• **WORK INSTRUCTION**
Below are the records; give again exactly the lines that run from the one with "(217, 386) = (215, 277): red" through the last line.

• **DATA IN THIS EXERCISE**
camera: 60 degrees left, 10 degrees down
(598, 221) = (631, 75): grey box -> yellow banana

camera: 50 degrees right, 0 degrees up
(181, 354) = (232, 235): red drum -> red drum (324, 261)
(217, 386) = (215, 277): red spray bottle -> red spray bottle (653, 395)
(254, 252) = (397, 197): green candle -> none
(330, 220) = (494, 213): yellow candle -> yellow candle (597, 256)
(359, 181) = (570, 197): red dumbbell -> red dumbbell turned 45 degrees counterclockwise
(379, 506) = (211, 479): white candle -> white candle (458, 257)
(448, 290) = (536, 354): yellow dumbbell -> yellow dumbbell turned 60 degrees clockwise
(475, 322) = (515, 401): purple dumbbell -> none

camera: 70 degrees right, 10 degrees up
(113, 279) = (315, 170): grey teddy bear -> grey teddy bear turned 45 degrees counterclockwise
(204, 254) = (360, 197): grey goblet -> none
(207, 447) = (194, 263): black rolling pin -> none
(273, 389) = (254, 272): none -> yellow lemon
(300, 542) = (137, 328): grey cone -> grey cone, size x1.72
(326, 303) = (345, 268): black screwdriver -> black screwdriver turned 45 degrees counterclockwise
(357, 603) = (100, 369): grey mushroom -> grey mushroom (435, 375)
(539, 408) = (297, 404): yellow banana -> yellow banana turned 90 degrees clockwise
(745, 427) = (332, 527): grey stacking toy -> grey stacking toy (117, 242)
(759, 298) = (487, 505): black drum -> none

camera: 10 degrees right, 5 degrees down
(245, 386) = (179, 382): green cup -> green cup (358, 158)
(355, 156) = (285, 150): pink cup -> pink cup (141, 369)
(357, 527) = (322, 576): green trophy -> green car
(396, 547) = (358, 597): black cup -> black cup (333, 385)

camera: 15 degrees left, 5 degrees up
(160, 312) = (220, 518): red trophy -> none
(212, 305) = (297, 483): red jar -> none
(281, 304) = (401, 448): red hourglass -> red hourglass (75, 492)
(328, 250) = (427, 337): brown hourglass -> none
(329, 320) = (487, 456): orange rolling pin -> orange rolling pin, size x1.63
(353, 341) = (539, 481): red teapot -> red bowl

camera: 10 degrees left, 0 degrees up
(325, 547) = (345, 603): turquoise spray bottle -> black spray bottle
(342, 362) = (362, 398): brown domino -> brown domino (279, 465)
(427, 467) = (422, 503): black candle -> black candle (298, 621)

• **SOLUTION TO THE EXERCISE**
(217, 386) = (215, 277): red spray bottle -> red spray bottle (653, 395)
(254, 252) = (397, 197): green candle -> none
(330, 220) = (494, 213): yellow candle -> yellow candle (597, 256)
(359, 181) = (570, 197): red dumbbell -> red dumbbell turned 45 degrees counterclockwise
(379, 506) = (211, 479): white candle -> white candle (458, 257)
(448, 290) = (536, 354): yellow dumbbell -> yellow dumbbell turned 60 degrees clockwise
(475, 322) = (515, 401): purple dumbbell -> none

camera: 70 degrees right, 10 degrees up
(113, 279) = (315, 170): grey teddy bear -> grey teddy bear turned 45 degrees counterclockwise
(204, 254) = (360, 197): grey goblet -> none
(207, 447) = (194, 263): black rolling pin -> none
(273, 389) = (254, 272): none -> yellow lemon
(300, 542) = (137, 328): grey cone -> grey cone, size x1.72
(326, 303) = (345, 268): black screwdriver -> black screwdriver turned 45 degrees counterclockwise
(357, 603) = (100, 369): grey mushroom -> grey mushroom (435, 375)
(539, 408) = (297, 404): yellow banana -> yellow banana turned 90 degrees clockwise
(745, 427) = (332, 527): grey stacking toy -> grey stacking toy (117, 242)
(759, 298) = (487, 505): black drum -> none

camera: 10 degrees right, 5 degrees down
(245, 386) = (179, 382): green cup -> green cup (358, 158)
(355, 156) = (285, 150): pink cup -> pink cup (141, 369)
(357, 527) = (322, 576): green trophy -> green car
(396, 547) = (358, 597): black cup -> black cup (333, 385)

camera: 15 degrees left, 5 degrees up
(160, 312) = (220, 518): red trophy -> none
(212, 305) = (297, 483): red jar -> none
(281, 304) = (401, 448): red hourglass -> red hourglass (75, 492)
(328, 250) = (427, 337): brown hourglass -> none
(329, 320) = (487, 456): orange rolling pin -> orange rolling pin, size x1.63
(353, 341) = (539, 481): red teapot -> red bowl

camera: 10 degrees left, 0 degrees up
(325, 547) = (345, 603): turquoise spray bottle -> black spray bottle
(342, 362) = (362, 398): brown domino -> brown domino (279, 465)
(427, 467) = (422, 503): black candle -> black candle (298, 621)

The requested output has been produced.